═════ Supplied material
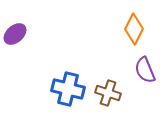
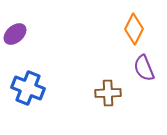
purple semicircle: moved 1 px left, 2 px up
blue cross: moved 40 px left, 1 px up; rotated 8 degrees clockwise
brown cross: rotated 20 degrees counterclockwise
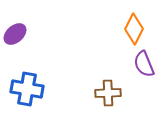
purple semicircle: moved 4 px up
blue cross: moved 1 px left, 1 px down; rotated 12 degrees counterclockwise
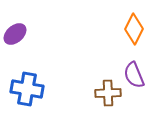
purple semicircle: moved 10 px left, 11 px down
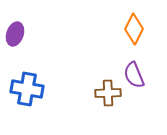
purple ellipse: rotated 30 degrees counterclockwise
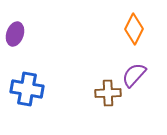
purple semicircle: rotated 64 degrees clockwise
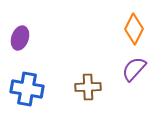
purple ellipse: moved 5 px right, 4 px down
purple semicircle: moved 6 px up
brown cross: moved 20 px left, 6 px up
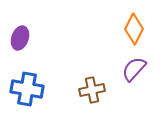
brown cross: moved 4 px right, 3 px down; rotated 10 degrees counterclockwise
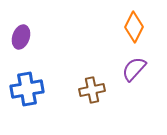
orange diamond: moved 2 px up
purple ellipse: moved 1 px right, 1 px up
blue cross: rotated 20 degrees counterclockwise
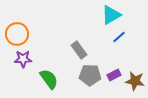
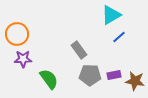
purple rectangle: rotated 16 degrees clockwise
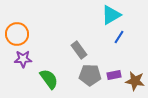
blue line: rotated 16 degrees counterclockwise
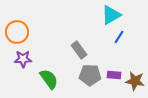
orange circle: moved 2 px up
purple rectangle: rotated 16 degrees clockwise
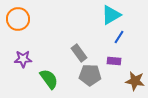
orange circle: moved 1 px right, 13 px up
gray rectangle: moved 3 px down
purple rectangle: moved 14 px up
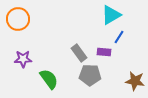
purple rectangle: moved 10 px left, 9 px up
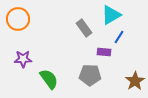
gray rectangle: moved 5 px right, 25 px up
brown star: rotated 30 degrees clockwise
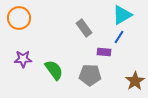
cyan triangle: moved 11 px right
orange circle: moved 1 px right, 1 px up
green semicircle: moved 5 px right, 9 px up
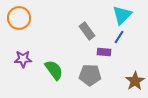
cyan triangle: rotated 15 degrees counterclockwise
gray rectangle: moved 3 px right, 3 px down
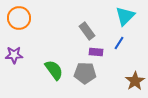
cyan triangle: moved 3 px right, 1 px down
blue line: moved 6 px down
purple rectangle: moved 8 px left
purple star: moved 9 px left, 4 px up
gray pentagon: moved 5 px left, 2 px up
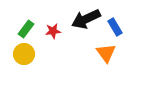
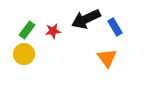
green rectangle: moved 1 px right, 1 px down
orange triangle: moved 1 px right, 5 px down
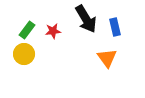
black arrow: rotated 96 degrees counterclockwise
blue rectangle: rotated 18 degrees clockwise
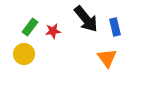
black arrow: rotated 8 degrees counterclockwise
green rectangle: moved 3 px right, 3 px up
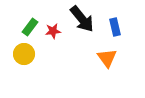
black arrow: moved 4 px left
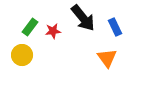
black arrow: moved 1 px right, 1 px up
blue rectangle: rotated 12 degrees counterclockwise
yellow circle: moved 2 px left, 1 px down
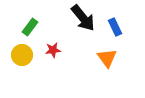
red star: moved 19 px down
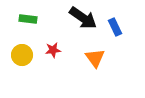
black arrow: rotated 16 degrees counterclockwise
green rectangle: moved 2 px left, 8 px up; rotated 60 degrees clockwise
orange triangle: moved 12 px left
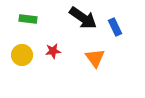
red star: moved 1 px down
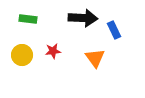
black arrow: rotated 32 degrees counterclockwise
blue rectangle: moved 1 px left, 3 px down
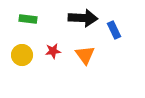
orange triangle: moved 10 px left, 3 px up
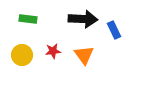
black arrow: moved 1 px down
orange triangle: moved 1 px left
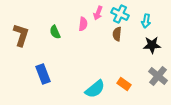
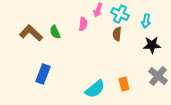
pink arrow: moved 3 px up
brown L-shape: moved 10 px right, 2 px up; rotated 65 degrees counterclockwise
blue rectangle: rotated 42 degrees clockwise
orange rectangle: rotated 40 degrees clockwise
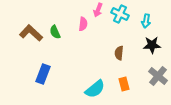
brown semicircle: moved 2 px right, 19 px down
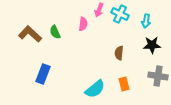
pink arrow: moved 1 px right
brown L-shape: moved 1 px left, 1 px down
gray cross: rotated 30 degrees counterclockwise
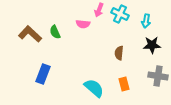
pink semicircle: rotated 88 degrees clockwise
cyan semicircle: moved 1 px left, 1 px up; rotated 100 degrees counterclockwise
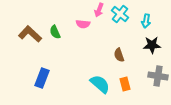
cyan cross: rotated 12 degrees clockwise
brown semicircle: moved 2 px down; rotated 24 degrees counterclockwise
blue rectangle: moved 1 px left, 4 px down
orange rectangle: moved 1 px right
cyan semicircle: moved 6 px right, 4 px up
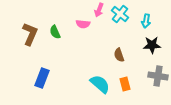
brown L-shape: rotated 70 degrees clockwise
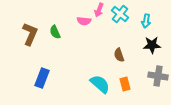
══════════
Problem statement
Update the material from the line with "blue line: rotated" up to and including the line with "purple rectangle: moved 10 px left, 9 px up", putting "red circle" wherever "orange circle" appears and keeping everything else the same. Leave the picture lines out of your answer.

Written response
blue line: rotated 16 degrees counterclockwise
red circle: moved 2 px up
purple rectangle: rotated 16 degrees clockwise
red circle: moved 1 px right, 13 px up
gray rectangle: moved 3 px down
purple rectangle: moved 14 px up
purple rectangle: moved 10 px left, 9 px up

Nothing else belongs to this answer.